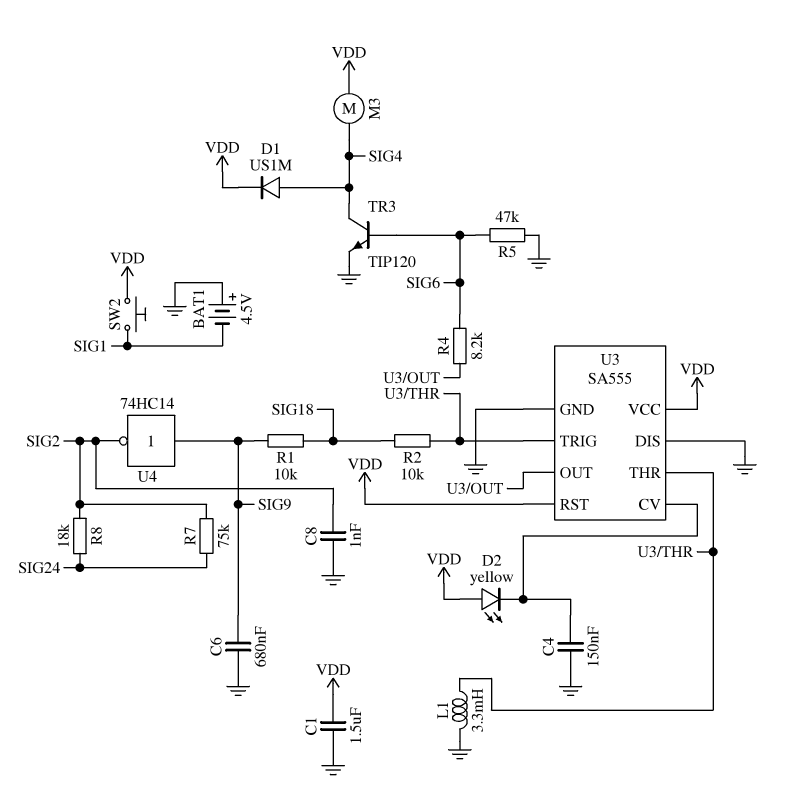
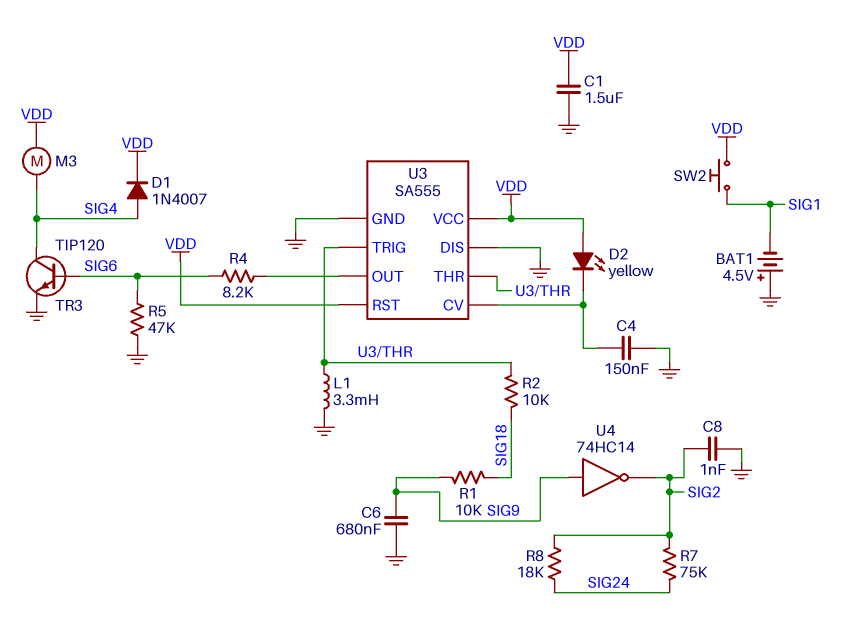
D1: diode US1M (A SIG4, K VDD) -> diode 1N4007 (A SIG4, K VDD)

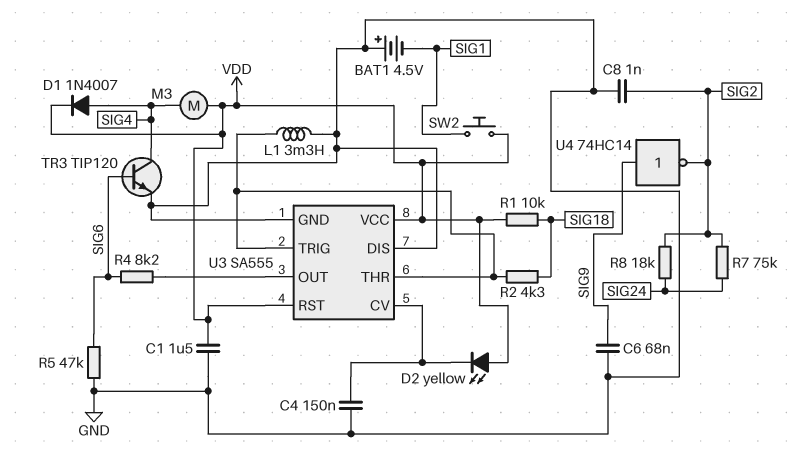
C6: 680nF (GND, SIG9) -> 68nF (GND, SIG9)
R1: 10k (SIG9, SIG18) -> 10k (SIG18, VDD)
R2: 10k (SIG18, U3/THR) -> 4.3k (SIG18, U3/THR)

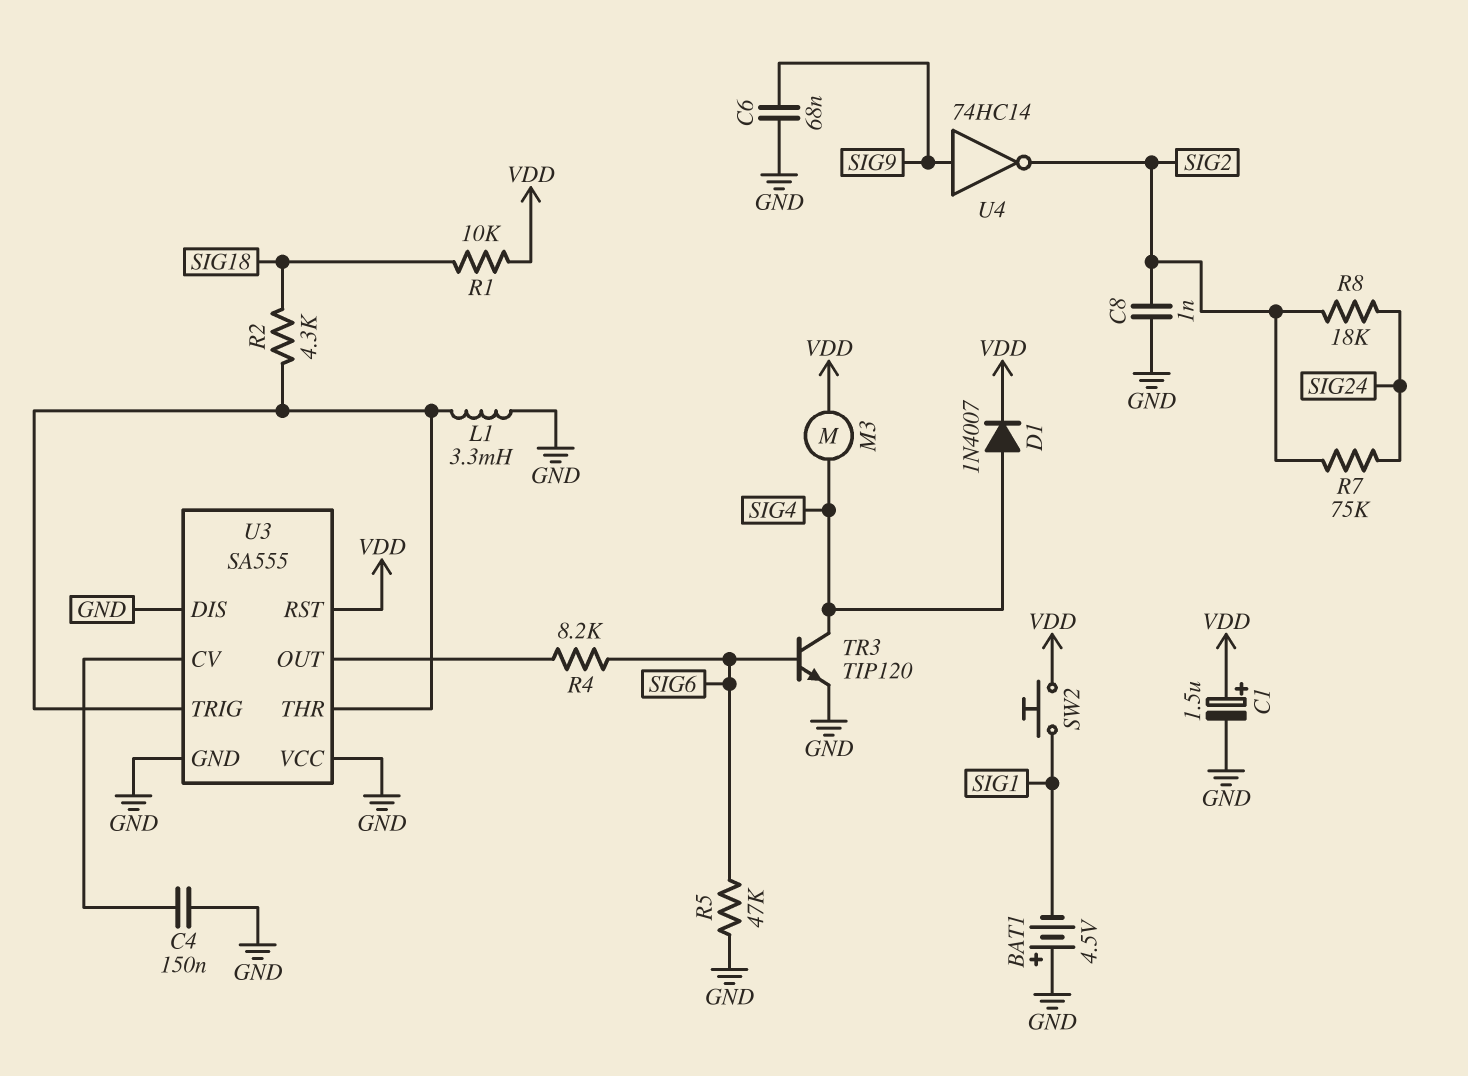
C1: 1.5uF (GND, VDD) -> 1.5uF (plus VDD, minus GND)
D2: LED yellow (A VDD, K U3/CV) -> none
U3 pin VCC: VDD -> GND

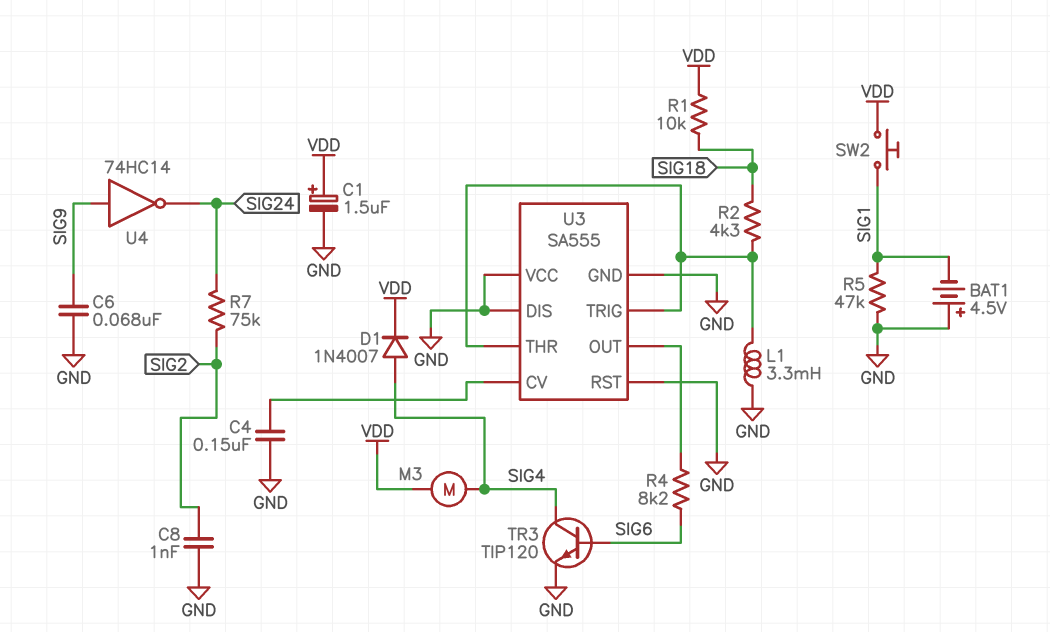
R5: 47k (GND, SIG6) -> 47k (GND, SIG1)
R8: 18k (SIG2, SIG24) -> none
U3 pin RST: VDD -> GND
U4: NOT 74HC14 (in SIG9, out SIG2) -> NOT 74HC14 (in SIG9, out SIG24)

#####

Using the listing above, return exactly, and only, the lines from the one that contains "R5: 47k (GND, SIG6) -> 47k (GND, SIG1)" through its last line, both included.

R5: 47k (GND, SIG6) -> 47k (GND, SIG1)
R8: 18k (SIG2, SIG24) -> none
U3 pin RST: VDD -> GND
U4: NOT 74HC14 (in SIG9, out SIG2) -> NOT 74HC14 (in SIG9, out SIG24)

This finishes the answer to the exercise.